- **Set exercise**: Rewrite the records from the start through the line containing "yellow hexagon: moved 3 px left, 4 px up", replacing every instance of "counterclockwise" with "anticlockwise" and leaving everything else the same.

- **Records supplied**:
☆ ☆ ☆

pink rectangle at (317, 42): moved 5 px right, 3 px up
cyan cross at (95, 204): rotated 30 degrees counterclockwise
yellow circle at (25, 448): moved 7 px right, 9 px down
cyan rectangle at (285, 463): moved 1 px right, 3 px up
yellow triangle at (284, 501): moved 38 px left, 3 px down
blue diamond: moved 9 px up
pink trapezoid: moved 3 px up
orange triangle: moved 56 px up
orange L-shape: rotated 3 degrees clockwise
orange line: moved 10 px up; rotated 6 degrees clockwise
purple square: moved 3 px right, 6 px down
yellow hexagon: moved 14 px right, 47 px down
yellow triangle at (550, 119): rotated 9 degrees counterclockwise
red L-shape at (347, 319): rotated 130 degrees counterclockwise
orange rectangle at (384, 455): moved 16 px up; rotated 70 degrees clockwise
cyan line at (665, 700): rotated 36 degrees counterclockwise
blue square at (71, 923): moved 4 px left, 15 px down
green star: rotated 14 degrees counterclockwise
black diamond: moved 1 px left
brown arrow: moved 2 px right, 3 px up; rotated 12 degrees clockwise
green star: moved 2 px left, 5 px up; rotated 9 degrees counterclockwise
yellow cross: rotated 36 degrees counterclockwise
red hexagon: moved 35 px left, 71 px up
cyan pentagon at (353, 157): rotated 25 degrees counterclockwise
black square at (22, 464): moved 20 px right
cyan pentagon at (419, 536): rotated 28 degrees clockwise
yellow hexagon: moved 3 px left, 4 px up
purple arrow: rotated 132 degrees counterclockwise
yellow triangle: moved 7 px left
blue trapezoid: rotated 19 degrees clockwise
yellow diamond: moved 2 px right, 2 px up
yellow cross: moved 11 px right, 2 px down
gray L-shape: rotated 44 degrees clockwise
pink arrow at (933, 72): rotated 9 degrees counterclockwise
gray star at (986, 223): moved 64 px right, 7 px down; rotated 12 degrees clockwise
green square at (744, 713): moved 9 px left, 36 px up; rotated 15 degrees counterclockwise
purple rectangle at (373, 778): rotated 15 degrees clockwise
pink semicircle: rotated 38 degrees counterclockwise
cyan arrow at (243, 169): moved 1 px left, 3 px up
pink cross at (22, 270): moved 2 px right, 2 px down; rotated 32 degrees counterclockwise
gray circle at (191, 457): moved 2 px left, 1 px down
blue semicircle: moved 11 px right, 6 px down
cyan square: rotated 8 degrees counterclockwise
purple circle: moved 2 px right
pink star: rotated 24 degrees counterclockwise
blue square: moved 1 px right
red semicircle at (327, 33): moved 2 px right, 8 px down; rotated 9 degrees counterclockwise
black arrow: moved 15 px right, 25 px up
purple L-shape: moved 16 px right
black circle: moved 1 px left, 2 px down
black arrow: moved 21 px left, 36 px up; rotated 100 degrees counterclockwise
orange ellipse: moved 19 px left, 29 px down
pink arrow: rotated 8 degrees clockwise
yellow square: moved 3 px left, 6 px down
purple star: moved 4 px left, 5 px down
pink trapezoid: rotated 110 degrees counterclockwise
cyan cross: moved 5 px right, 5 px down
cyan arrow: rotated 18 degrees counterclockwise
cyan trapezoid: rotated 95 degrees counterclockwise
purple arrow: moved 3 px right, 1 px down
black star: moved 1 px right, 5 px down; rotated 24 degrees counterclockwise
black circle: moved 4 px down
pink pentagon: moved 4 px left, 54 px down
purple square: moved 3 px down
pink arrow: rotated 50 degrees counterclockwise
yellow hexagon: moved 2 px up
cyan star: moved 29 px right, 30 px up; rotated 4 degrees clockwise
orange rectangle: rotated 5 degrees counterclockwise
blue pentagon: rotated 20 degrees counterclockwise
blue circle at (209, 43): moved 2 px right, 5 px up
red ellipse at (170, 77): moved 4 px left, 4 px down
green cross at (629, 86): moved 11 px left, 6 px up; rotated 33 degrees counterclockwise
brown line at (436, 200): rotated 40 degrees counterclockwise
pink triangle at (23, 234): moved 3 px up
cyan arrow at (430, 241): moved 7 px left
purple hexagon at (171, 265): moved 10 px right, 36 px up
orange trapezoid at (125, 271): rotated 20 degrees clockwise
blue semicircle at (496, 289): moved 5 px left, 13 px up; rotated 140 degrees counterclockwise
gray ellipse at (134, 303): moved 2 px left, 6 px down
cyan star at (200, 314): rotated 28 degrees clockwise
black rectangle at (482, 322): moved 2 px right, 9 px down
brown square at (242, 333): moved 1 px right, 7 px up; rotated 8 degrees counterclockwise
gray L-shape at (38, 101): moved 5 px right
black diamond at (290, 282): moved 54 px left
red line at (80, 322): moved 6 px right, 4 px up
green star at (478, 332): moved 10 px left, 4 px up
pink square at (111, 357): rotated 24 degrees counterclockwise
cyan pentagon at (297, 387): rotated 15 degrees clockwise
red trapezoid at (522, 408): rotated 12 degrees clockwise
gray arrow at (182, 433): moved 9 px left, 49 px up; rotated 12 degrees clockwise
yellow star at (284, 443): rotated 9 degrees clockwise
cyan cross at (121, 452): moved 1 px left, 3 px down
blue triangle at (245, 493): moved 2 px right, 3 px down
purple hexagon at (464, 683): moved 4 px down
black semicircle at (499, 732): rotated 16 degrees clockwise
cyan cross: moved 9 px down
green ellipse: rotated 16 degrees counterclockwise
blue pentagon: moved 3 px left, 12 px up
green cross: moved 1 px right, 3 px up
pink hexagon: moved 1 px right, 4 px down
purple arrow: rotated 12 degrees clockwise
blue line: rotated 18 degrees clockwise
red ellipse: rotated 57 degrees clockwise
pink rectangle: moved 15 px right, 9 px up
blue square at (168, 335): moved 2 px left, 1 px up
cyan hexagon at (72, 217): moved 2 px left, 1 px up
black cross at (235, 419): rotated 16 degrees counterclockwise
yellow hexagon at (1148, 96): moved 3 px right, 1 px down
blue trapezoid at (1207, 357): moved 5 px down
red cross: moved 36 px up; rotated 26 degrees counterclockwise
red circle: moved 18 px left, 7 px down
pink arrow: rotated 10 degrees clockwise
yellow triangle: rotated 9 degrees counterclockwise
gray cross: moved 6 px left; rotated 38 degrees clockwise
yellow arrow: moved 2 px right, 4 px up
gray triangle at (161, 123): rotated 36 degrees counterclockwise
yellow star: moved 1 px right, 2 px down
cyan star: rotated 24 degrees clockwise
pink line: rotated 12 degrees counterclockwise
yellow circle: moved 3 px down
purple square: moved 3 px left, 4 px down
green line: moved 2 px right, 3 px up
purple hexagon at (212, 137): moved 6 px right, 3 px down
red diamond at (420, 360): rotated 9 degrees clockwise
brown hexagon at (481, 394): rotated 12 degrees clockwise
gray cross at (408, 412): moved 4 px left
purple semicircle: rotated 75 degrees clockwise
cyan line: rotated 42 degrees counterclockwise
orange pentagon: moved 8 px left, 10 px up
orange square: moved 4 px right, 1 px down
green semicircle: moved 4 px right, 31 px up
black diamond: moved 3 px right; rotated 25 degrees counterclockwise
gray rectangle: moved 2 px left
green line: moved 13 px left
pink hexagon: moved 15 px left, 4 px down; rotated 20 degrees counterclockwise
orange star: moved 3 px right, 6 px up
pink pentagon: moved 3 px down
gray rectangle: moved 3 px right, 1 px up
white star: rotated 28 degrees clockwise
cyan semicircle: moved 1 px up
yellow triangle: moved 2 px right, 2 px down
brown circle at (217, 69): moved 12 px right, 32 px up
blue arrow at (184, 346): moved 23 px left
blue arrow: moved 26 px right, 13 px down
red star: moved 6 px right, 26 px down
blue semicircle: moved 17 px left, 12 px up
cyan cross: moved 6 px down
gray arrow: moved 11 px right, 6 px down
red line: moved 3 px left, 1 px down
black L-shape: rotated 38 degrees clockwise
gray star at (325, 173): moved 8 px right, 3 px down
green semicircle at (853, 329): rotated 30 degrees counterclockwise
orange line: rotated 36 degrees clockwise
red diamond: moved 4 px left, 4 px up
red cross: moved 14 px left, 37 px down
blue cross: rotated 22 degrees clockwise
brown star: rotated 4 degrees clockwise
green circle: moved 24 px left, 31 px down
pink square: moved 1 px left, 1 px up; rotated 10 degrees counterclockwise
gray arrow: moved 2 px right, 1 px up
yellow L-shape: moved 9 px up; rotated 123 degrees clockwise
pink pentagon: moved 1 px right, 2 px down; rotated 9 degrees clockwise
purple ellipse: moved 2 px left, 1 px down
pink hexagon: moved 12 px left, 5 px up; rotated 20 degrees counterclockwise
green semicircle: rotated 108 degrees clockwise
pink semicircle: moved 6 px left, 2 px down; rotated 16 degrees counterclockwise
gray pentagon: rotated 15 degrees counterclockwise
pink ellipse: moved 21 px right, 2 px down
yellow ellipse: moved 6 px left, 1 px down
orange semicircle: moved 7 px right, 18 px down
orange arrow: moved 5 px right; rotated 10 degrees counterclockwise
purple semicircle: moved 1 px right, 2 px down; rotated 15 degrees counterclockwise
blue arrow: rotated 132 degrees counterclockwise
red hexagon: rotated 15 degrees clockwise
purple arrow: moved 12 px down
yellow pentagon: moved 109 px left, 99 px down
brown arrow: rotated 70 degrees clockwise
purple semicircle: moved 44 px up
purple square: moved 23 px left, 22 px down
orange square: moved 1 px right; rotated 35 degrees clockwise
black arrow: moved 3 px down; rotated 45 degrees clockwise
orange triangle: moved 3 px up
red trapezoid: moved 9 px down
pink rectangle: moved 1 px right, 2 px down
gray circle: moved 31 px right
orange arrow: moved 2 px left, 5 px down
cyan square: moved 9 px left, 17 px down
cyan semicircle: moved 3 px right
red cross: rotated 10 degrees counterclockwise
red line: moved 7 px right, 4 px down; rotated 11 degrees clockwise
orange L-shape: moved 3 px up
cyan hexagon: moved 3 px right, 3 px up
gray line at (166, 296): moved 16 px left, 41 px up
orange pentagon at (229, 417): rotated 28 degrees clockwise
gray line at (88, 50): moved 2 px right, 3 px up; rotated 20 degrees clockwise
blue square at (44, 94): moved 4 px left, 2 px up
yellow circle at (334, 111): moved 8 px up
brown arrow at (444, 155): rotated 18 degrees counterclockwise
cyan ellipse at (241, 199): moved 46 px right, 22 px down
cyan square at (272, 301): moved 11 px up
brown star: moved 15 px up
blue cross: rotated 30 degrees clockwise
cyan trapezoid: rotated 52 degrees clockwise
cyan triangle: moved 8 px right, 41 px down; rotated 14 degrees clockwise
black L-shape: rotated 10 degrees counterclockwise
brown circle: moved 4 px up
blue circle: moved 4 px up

☆ ☆ ☆

- **Full output**:
pink rectangle at (317, 42): moved 5 px right, 3 px up
cyan cross at (95, 204): rotated 30 degrees anticlockwise
yellow circle at (25, 448): moved 7 px right, 9 px down
cyan rectangle at (285, 463): moved 1 px right, 3 px up
yellow triangle at (284, 501): moved 38 px left, 3 px down
blue diamond: moved 9 px up
pink trapezoid: moved 3 px up
orange triangle: moved 56 px up
orange L-shape: rotated 3 degrees clockwise
orange line: moved 10 px up; rotated 6 degrees clockwise
purple square: moved 3 px right, 6 px down
yellow hexagon: moved 14 px right, 47 px down
yellow triangle at (550, 119): rotated 9 degrees anticlockwise
red L-shape at (347, 319): rotated 130 degrees anticlockwise
orange rectangle at (384, 455): moved 16 px up; rotated 70 degrees clockwise
cyan line at (665, 700): rotated 36 degrees anticlockwise
blue square at (71, 923): moved 4 px left, 15 px down
green star: rotated 14 degrees anticlockwise
black diamond: moved 1 px left
brown arrow: moved 2 px right, 3 px up; rotated 12 degrees clockwise
green star: moved 2 px left, 5 px up; rotated 9 degrees anticlockwise
yellow cross: rotated 36 degrees anticlockwise
red hexagon: moved 35 px left, 71 px up
cyan pentagon at (353, 157): rotated 25 degrees anticlockwise
black square at (22, 464): moved 20 px right
cyan pentagon at (419, 536): rotated 28 degrees clockwise
yellow hexagon: moved 3 px left, 4 px up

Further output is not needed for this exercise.